> _PROBLEM TO SOLVE_: Nothing but the lines from the one showing "green box [218,109,274,151] -> none" through the final line of the data below belongs in the answer, duplicated exactly and without pictures.

Top of DATA TO EXAMINE

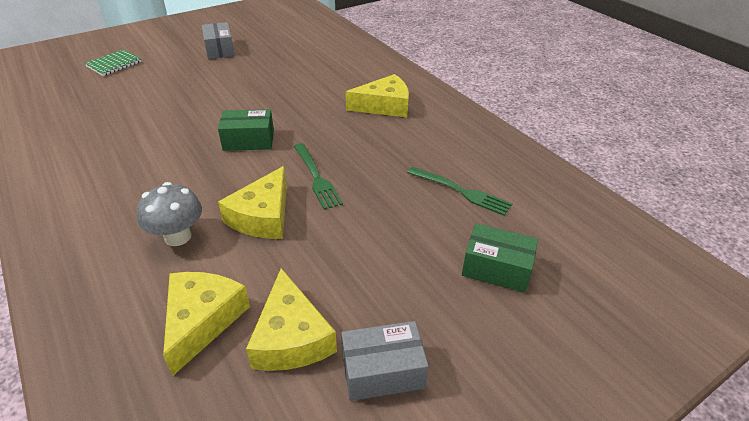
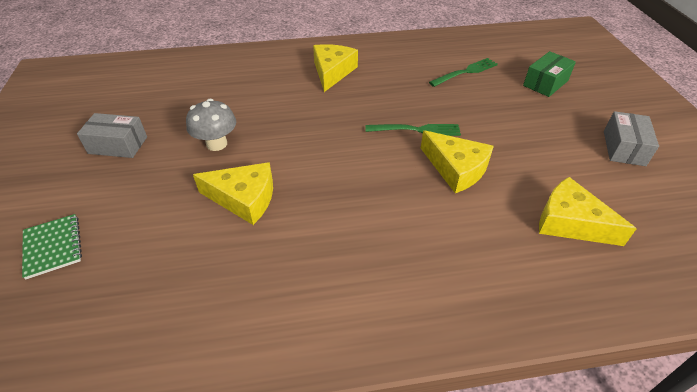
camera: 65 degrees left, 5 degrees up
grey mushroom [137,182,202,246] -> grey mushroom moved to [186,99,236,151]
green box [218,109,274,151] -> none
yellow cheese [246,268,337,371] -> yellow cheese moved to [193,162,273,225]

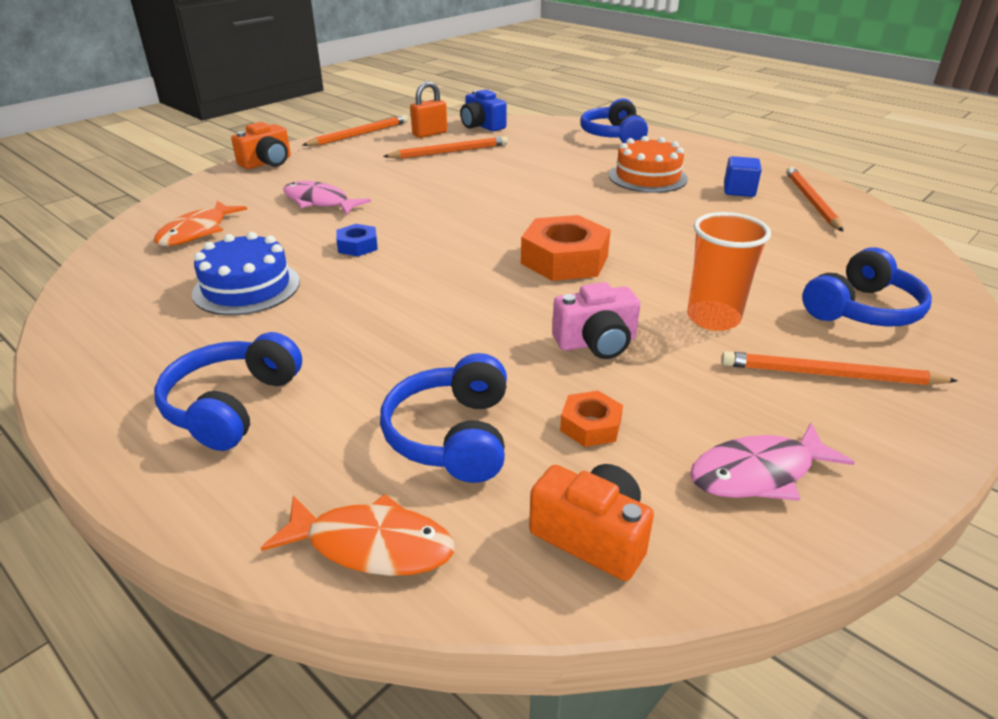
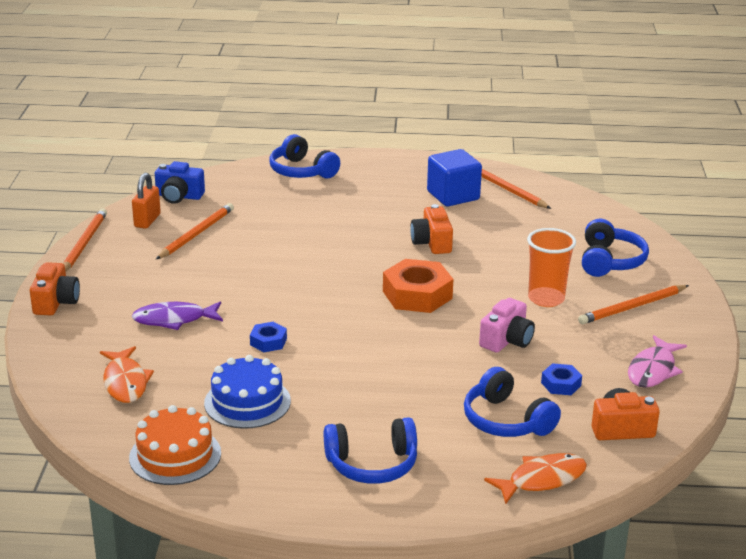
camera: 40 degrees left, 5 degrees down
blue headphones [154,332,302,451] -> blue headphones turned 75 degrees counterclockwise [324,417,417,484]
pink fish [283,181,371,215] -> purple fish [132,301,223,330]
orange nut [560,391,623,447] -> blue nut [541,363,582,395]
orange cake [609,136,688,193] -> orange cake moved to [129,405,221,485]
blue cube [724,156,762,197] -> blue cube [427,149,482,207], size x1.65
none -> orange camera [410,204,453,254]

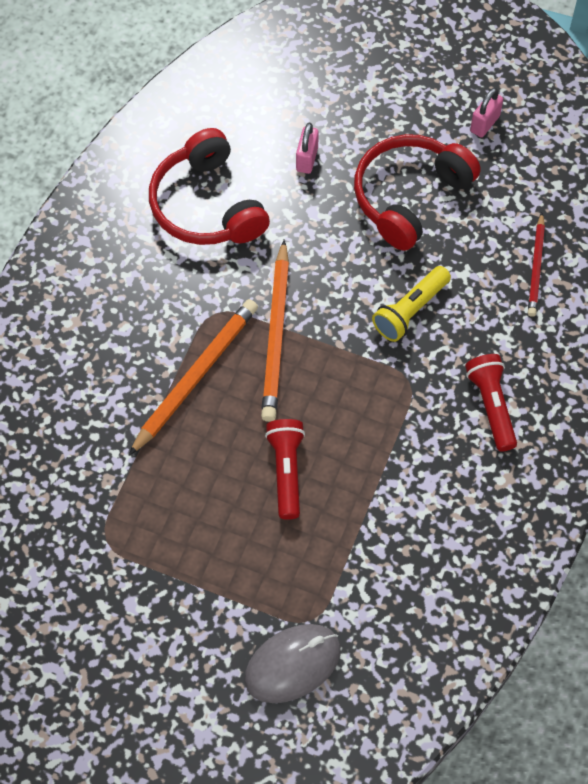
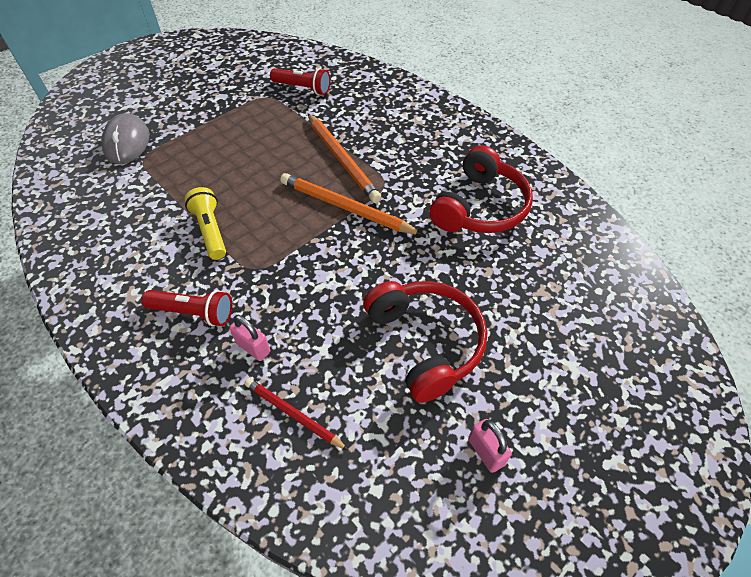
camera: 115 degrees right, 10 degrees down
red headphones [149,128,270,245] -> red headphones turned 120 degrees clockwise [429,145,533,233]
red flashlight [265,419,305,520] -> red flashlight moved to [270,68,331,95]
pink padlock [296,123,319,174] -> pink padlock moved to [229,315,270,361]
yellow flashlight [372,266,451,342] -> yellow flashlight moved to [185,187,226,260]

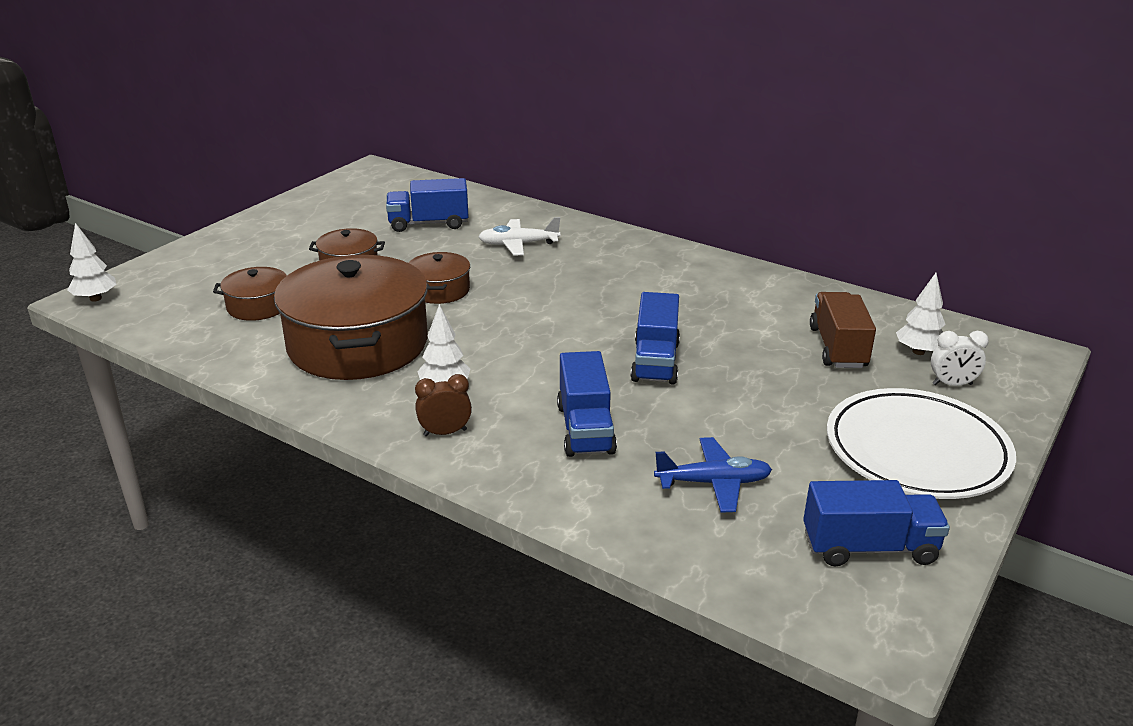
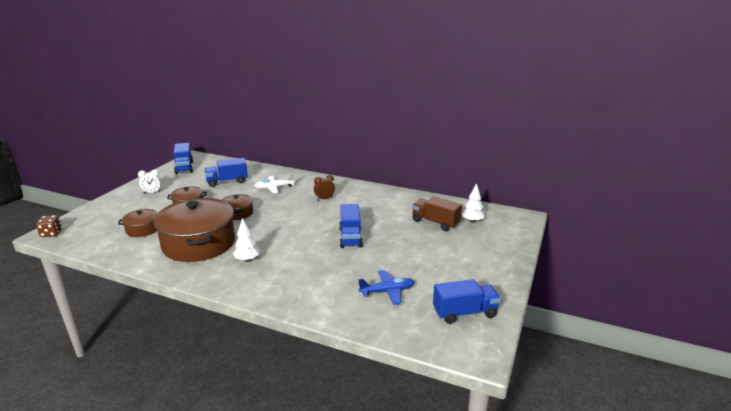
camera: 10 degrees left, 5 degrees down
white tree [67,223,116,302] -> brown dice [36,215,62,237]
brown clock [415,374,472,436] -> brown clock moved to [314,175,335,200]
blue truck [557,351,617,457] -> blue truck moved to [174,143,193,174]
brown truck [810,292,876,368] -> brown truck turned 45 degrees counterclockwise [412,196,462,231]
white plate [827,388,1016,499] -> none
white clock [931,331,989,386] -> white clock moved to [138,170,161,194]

Bottom of DATA TO EXAMINE

> _RESPONSE AREA_:
green box [218,109,274,151] -> none
yellow cheese [246,268,337,371] -> yellow cheese moved to [193,162,273,225]

camera: 40 degrees left, 5 degrees down
blue headphones [154,332,302,451] -> blue headphones turned 75 degrees counterclockwise [324,417,417,484]
pink fish [283,181,371,215] -> purple fish [132,301,223,330]
orange nut [560,391,623,447] -> blue nut [541,363,582,395]
orange cake [609,136,688,193] -> orange cake moved to [129,405,221,485]
blue cube [724,156,762,197] -> blue cube [427,149,482,207], size x1.65
none -> orange camera [410,204,453,254]

camera: 115 degrees right, 10 degrees down
red headphones [149,128,270,245] -> red headphones turned 120 degrees clockwise [429,145,533,233]
red flashlight [265,419,305,520] -> red flashlight moved to [270,68,331,95]
pink padlock [296,123,319,174] -> pink padlock moved to [229,315,270,361]
yellow flashlight [372,266,451,342] -> yellow flashlight moved to [185,187,226,260]

camera: 10 degrees left, 5 degrees down
white tree [67,223,116,302] -> brown dice [36,215,62,237]
brown clock [415,374,472,436] -> brown clock moved to [314,175,335,200]
blue truck [557,351,617,457] -> blue truck moved to [174,143,193,174]
brown truck [810,292,876,368] -> brown truck turned 45 degrees counterclockwise [412,196,462,231]
white plate [827,388,1016,499] -> none
white clock [931,331,989,386] -> white clock moved to [138,170,161,194]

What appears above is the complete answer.